**EXERCISE BRIEF**
Write out every entry exactly as it appears, omitting the pictures.

**DATA EXTRACTS**
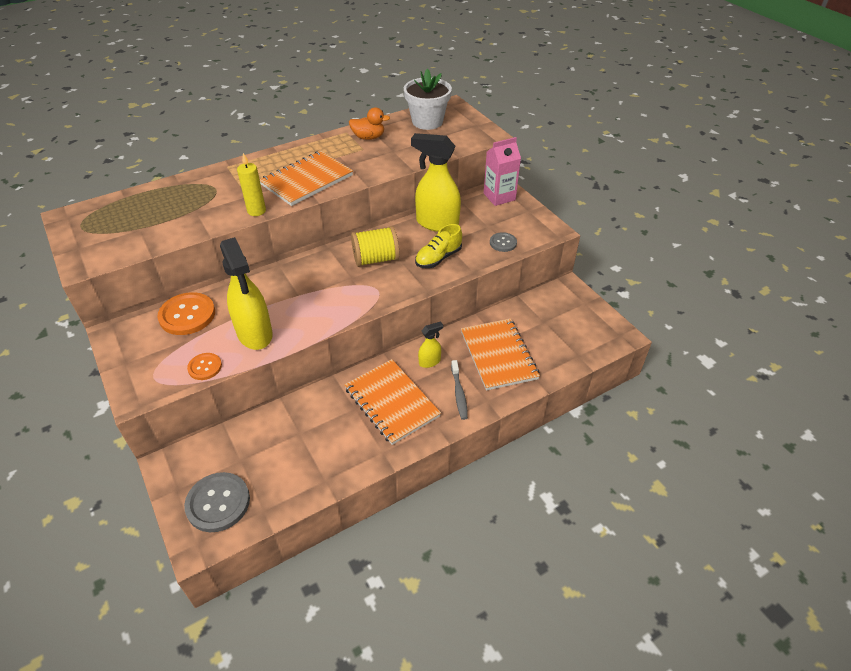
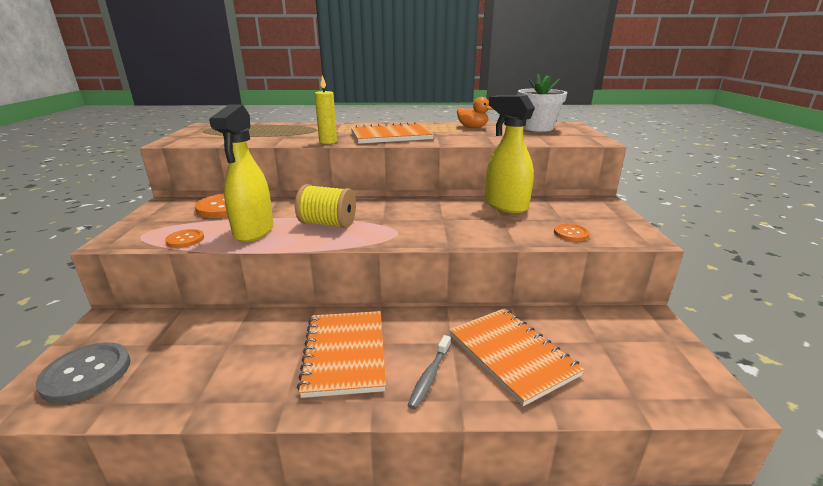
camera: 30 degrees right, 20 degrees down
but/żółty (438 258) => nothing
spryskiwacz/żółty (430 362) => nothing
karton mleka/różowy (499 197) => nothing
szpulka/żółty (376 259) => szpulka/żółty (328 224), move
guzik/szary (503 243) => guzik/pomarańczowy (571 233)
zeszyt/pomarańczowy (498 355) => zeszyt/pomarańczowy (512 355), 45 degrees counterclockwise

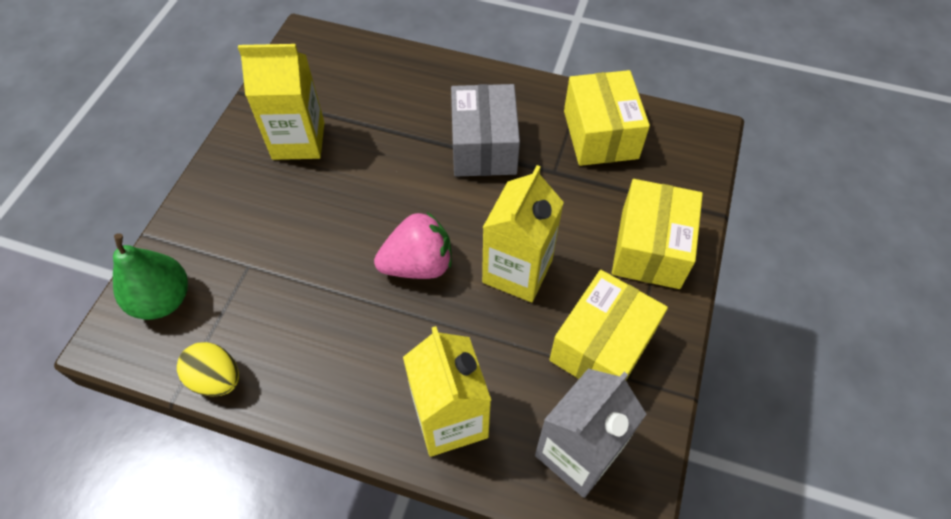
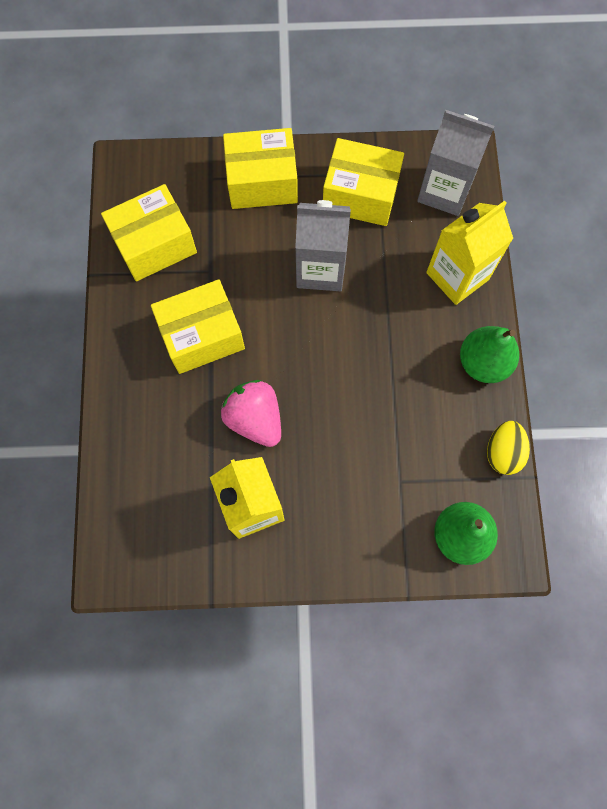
camera: 110 degrees left, 15 degrees up
nothing => gruszka/zielony (483 363)
truskawka/różowy (418 264) => truskawka/różowy (255 419), move
pudełko/szary (484 147) => pudełko/żółty (202 336)
karton mleka/żółty (517 271) => karton mleka/szary (320 269)

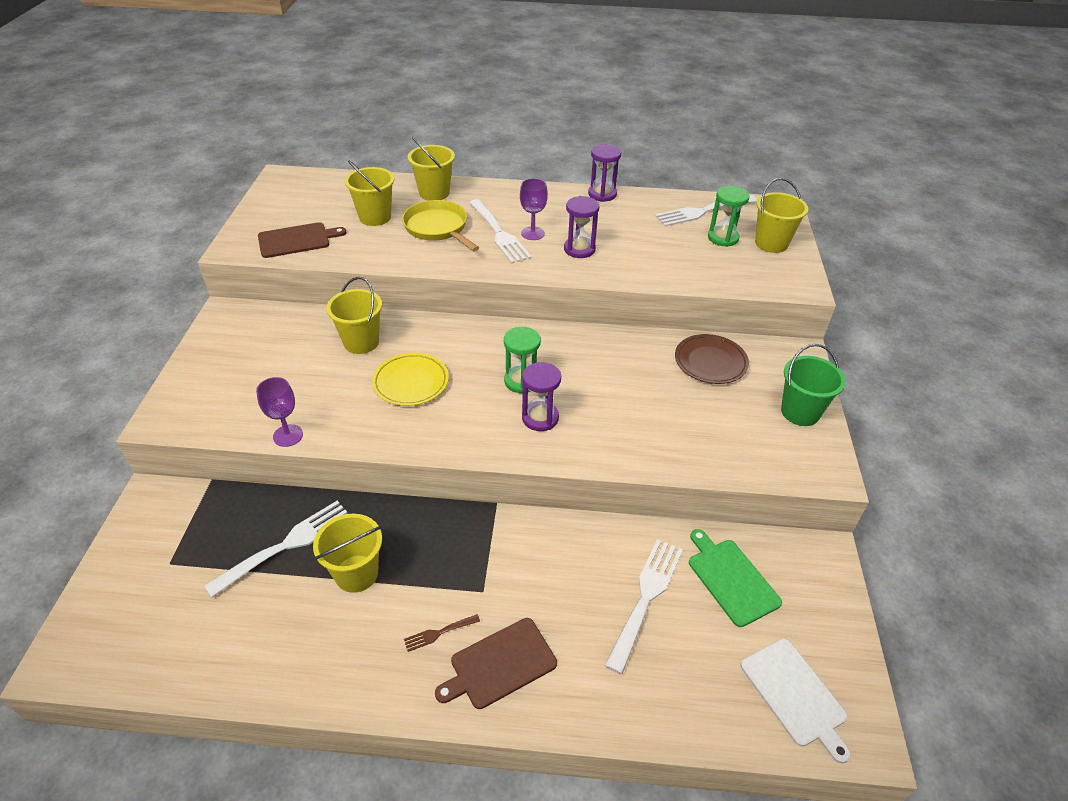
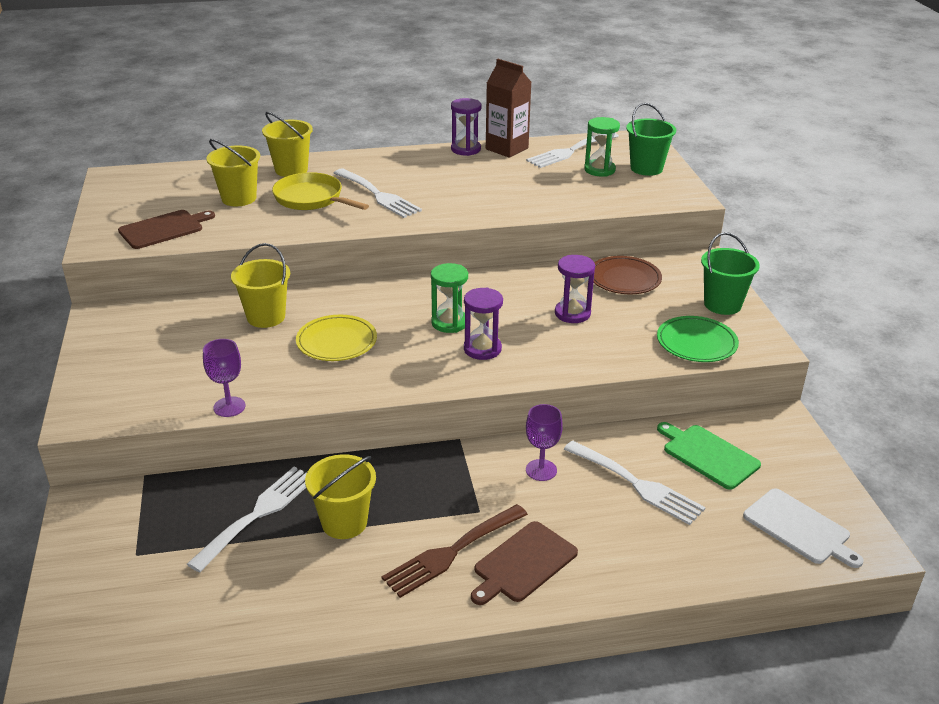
camera: 15 degrees left, 10 degrees down
nothing => karton mleka/brązowy (507 148)
nothing => talerz/zielony (696 343)
kielich/fioletowy (532 233) => kielich/fioletowy (541 470), move
klepsydra/fioletowy (579 249) => klepsydra/fioletowy (572 313), move
wiadro/żółty (771 243) => wiadro/zielony (646 168)
widelec/biały (646 597) => widelec/biały (637 484), 120 degrees clockwise
widelec/brązowy (438 633) => widelec/brązowy (451 552), x2.12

**EXERCISE OUTPUT**
camera: 30 degrees right, 20 degrees down
but/żółty (438 258) => nothing
spryskiwacz/żółty (430 362) => nothing
karton mleka/różowy (499 197) => nothing
szpulka/żółty (376 259) => szpulka/żółty (328 224), move
guzik/szary (503 243) => guzik/pomarańczowy (571 233)
zeszyt/pomarańczowy (498 355) => zeszyt/pomarańczowy (512 355), 45 degrees counterclockwise

camera: 110 degrees left, 15 degrees up
nothing => gruszka/zielony (483 363)
truskawka/różowy (418 264) => truskawka/różowy (255 419), move
pudełko/szary (484 147) => pudełko/żółty (202 336)
karton mleka/żółty (517 271) => karton mleka/szary (320 269)

camera: 15 degrees left, 10 degrees down
nothing => karton mleka/brązowy (507 148)
nothing => talerz/zielony (696 343)
kielich/fioletowy (532 233) => kielich/fioletowy (541 470), move
klepsydra/fioletowy (579 249) => klepsydra/fioletowy (572 313), move
wiadro/żółty (771 243) => wiadro/zielony (646 168)
widelec/biały (646 597) => widelec/biały (637 484), 120 degrees clockwise
widelec/brązowy (438 633) => widelec/brązowy (451 552), x2.12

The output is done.